» Work to be completed:
Scan the entries below and return each line that contains "NAND".

(Difference listings)
============================================================
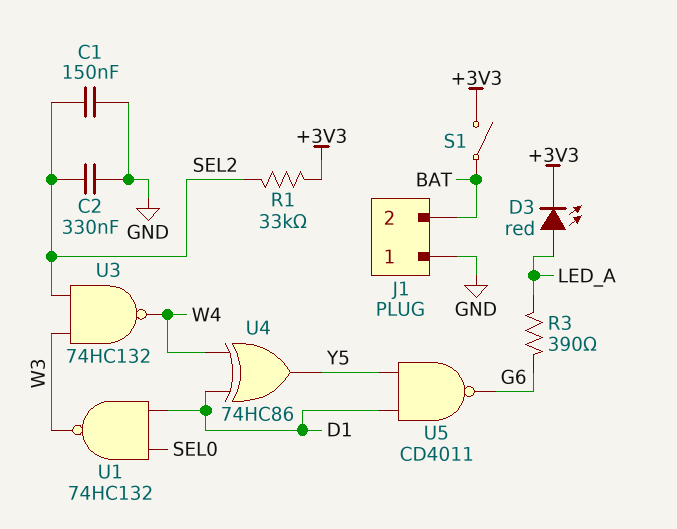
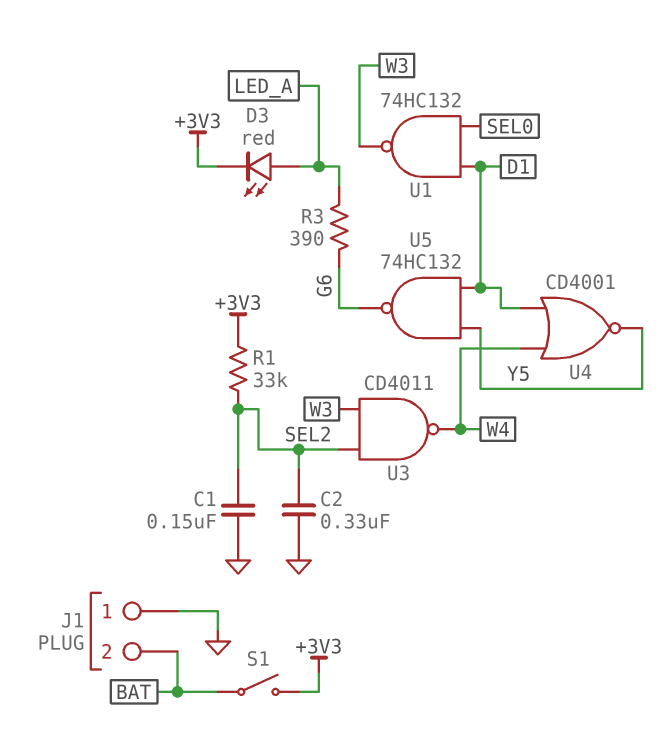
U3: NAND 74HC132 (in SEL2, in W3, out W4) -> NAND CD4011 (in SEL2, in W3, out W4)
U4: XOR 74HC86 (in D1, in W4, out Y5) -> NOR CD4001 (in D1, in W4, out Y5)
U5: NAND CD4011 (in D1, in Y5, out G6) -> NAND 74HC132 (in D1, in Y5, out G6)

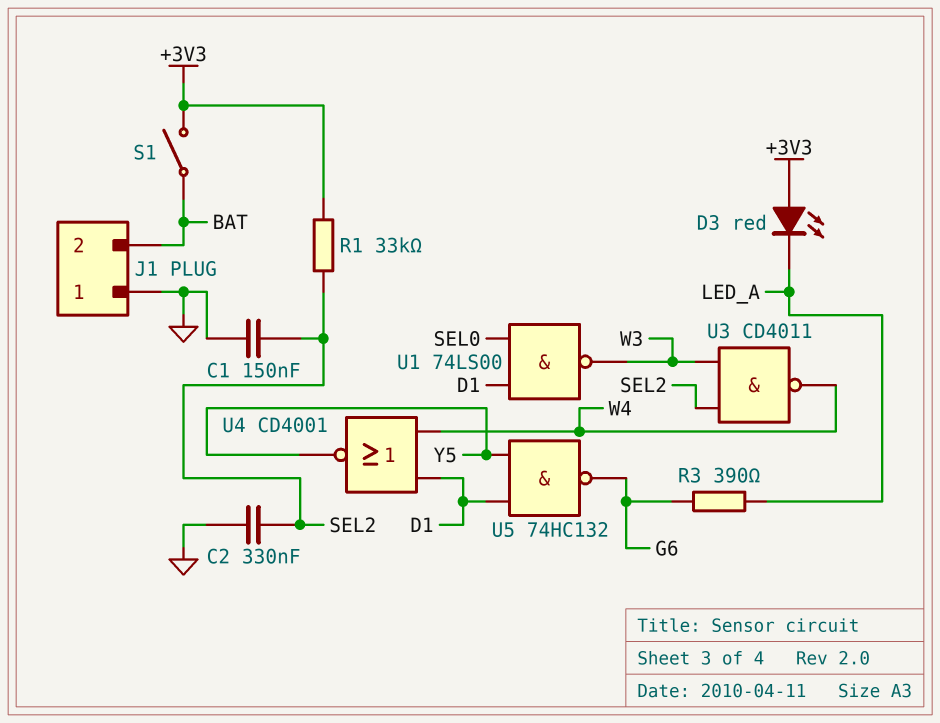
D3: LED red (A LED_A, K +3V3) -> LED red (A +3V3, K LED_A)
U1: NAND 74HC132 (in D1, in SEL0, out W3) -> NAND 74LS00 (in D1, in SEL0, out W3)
============================================================
» Answer area:
U3: NAND 74HC132 (in SEL2, in W3, out W4) -> NAND CD4011 (in SEL2, in W3, out W4)
U5: NAND CD4011 (in D1, in Y5, out G6) -> NAND 74HC132 (in D1, in Y5, out G6)
U1: NAND 74HC132 (in D1, in SEL0, out W3) -> NAND 74LS00 (in D1, in SEL0, out W3)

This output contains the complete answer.